◆ Directions for this task
Check each line of the material below for "plus", then copy the ones that contain it.
______________________________
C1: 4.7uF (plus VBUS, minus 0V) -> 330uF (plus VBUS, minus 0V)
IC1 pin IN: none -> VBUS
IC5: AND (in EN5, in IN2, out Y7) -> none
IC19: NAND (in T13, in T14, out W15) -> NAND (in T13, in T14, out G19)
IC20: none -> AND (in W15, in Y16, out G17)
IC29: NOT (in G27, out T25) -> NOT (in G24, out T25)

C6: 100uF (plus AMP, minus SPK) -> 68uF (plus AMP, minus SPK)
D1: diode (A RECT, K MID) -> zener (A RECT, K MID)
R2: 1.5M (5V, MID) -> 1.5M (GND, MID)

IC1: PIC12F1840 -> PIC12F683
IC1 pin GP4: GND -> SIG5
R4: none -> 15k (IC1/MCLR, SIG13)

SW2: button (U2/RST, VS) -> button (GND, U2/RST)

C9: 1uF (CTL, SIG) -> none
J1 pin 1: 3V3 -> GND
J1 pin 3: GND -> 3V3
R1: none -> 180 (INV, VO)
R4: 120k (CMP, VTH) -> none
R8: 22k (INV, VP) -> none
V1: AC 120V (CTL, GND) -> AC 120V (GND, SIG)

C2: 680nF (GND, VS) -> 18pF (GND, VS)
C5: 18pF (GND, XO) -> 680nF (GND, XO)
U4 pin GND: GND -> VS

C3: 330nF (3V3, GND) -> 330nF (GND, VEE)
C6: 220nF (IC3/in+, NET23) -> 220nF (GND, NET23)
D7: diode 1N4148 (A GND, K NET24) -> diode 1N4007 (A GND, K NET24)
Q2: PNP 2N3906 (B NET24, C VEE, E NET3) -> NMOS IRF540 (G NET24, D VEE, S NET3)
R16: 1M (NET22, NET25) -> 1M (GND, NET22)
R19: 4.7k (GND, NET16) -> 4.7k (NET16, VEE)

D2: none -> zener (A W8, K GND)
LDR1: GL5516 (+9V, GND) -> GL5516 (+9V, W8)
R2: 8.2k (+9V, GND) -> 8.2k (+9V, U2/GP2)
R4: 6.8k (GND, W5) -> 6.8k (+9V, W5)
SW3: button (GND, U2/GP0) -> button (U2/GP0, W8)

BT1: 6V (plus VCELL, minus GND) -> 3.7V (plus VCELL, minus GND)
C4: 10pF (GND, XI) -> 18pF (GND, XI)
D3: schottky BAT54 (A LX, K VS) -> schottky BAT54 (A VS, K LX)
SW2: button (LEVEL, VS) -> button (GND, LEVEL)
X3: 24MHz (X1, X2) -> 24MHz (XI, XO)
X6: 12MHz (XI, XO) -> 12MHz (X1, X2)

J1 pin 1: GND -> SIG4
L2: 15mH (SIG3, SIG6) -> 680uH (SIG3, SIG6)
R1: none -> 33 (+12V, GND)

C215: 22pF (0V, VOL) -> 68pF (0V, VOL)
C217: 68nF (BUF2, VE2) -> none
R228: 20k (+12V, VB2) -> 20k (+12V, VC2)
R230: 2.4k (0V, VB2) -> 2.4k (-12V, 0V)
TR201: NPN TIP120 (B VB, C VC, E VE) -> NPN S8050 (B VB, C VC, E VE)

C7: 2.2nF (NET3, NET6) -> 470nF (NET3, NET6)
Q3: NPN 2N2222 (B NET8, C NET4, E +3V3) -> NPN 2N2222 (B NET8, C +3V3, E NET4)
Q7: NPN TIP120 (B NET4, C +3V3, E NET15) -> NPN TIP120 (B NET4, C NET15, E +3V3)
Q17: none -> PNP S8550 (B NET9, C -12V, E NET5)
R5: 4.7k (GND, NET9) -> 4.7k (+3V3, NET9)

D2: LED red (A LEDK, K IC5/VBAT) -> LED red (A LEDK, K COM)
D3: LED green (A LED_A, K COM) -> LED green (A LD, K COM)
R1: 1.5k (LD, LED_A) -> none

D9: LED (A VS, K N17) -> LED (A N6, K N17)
______________________________
◆ Output
C1: 4.7uF (plus VBUS, minus 0V) -> 330uF (plus VBUS, minus 0V)
C6: 100uF (plus AMP, minus SPK) -> 68uF (plus AMP, minus SPK)
BT1: 6V (plus VCELL, minus GND) -> 3.7V (plus VCELL, minus GND)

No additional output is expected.